Reproduce the line with "U1 pin BAT: 3V3 -> none" and everything after it in the listing below, exactly, both ends included. No pictures.

** RAW DATA follows **

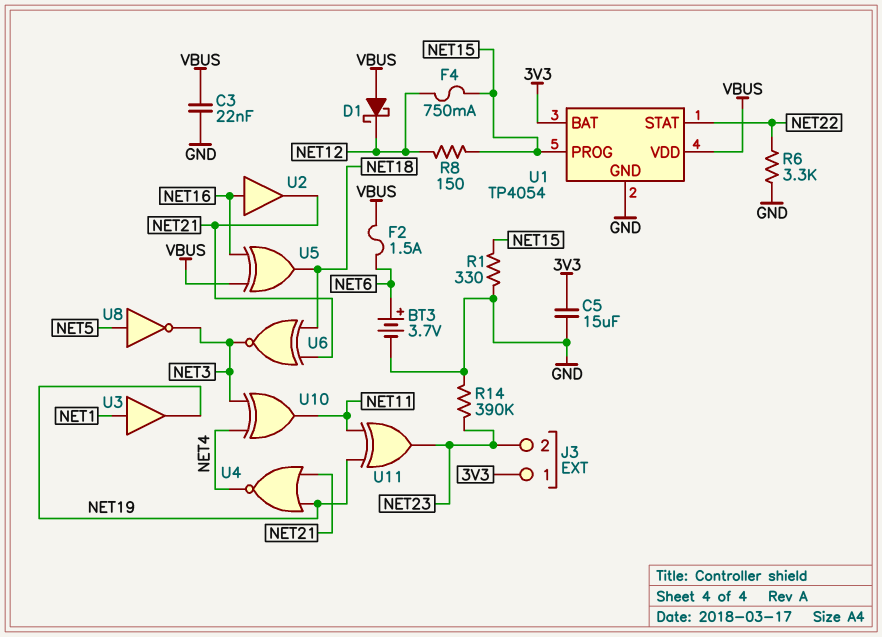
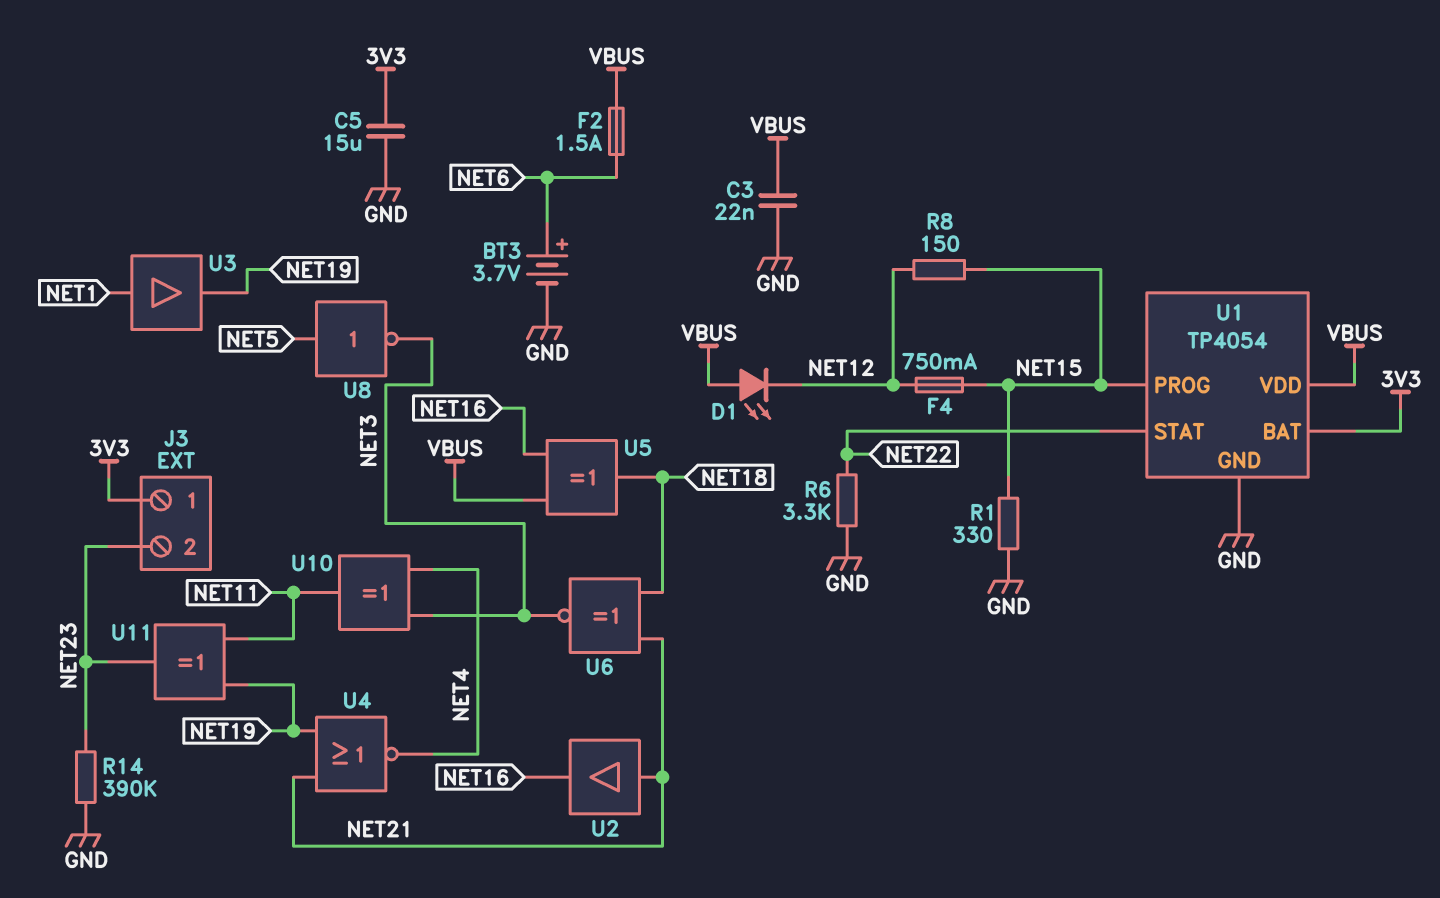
D1: schottky (A VBUS, K NET12) -> LED (A VBUS, K NET12)
U2: buffer (in NET16, out NET21) -> buffer (in NET21, out NET16)

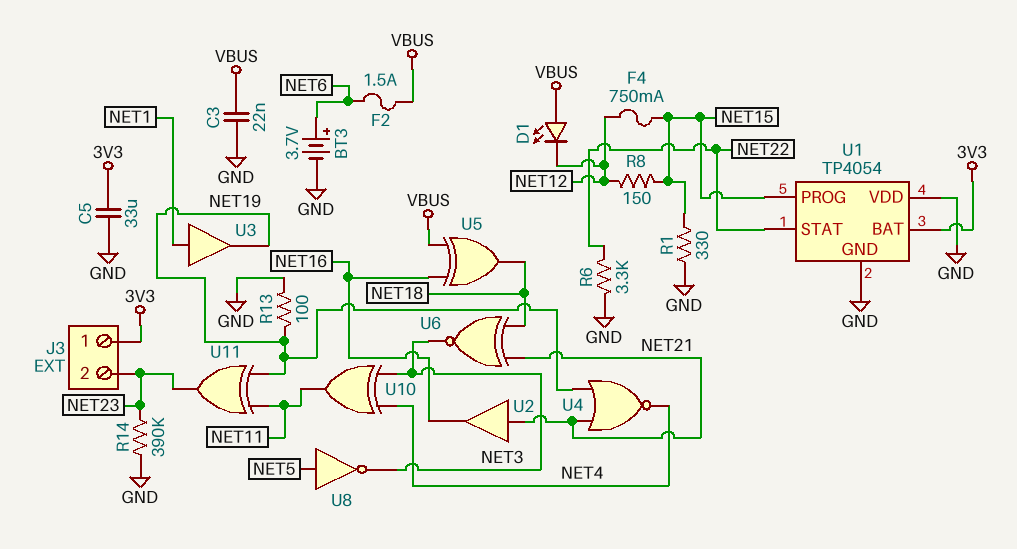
C5: 15uF (3V3, GND) -> 33uF (3V3, GND)
R13: none -> 100 (GND, NET19)
U1 pin VDD: VBUS -> GND

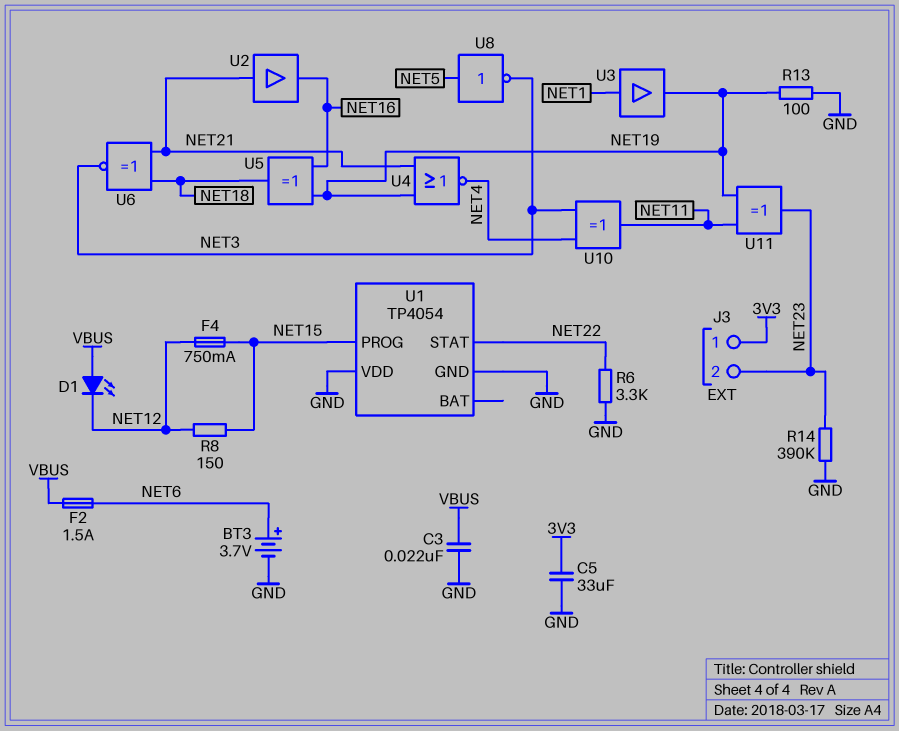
R1: 330 (GND, NET15) -> none
U1 pin BAT: 3V3 -> none
U5: XOR (in NET16, in VBUS, out NET18) -> XOR (in NET16, in NET19, out NET18)

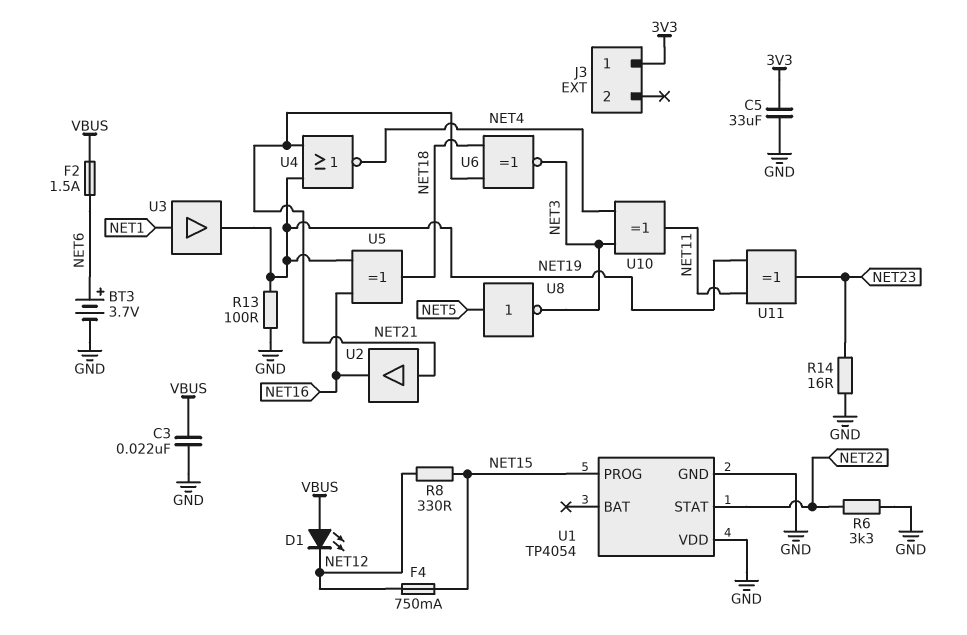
J3 pin 2: NET23 -> none
R8: 150 (NET12, NET15) -> 330 (NET12, NET15)
R14: 390k (GND, NET23) -> 16 (GND, NET23)

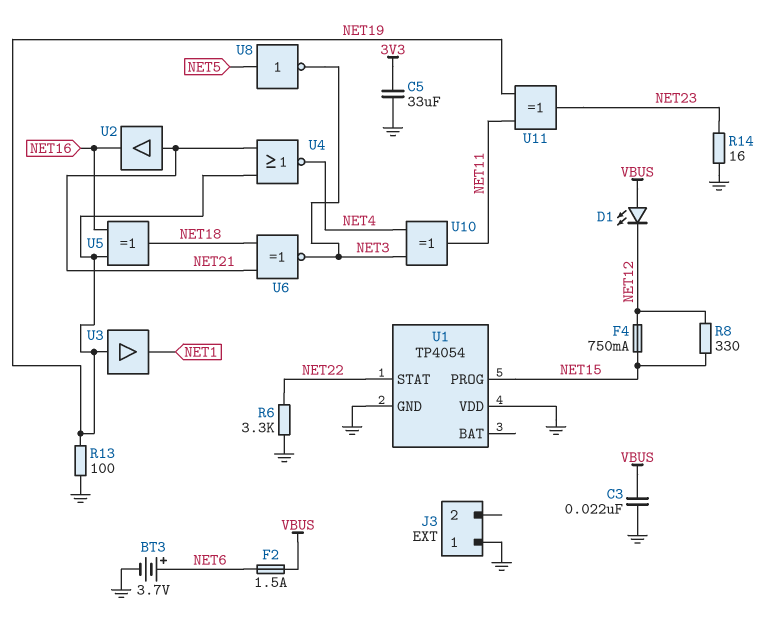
J3 pin 1: 3V3 -> GND
U3: buffer (in NET1, out NET19) -> buffer (in NET19, out NET1)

** End of RAW DATA **

WRITTEN RESPONSE:
U1 pin BAT: 3V3 -> none
U5: XOR (in NET16, in VBUS, out NET18) -> XOR (in NET16, in NET19, out NET18)

J3 pin 2: NET23 -> none
R8: 150 (NET12, NET15) -> 330 (NET12, NET15)
R14: 390k (GND, NET23) -> 16 (GND, NET23)

J3 pin 1: 3V3 -> GND
U3: buffer (in NET1, out NET19) -> buffer (in NET19, out NET1)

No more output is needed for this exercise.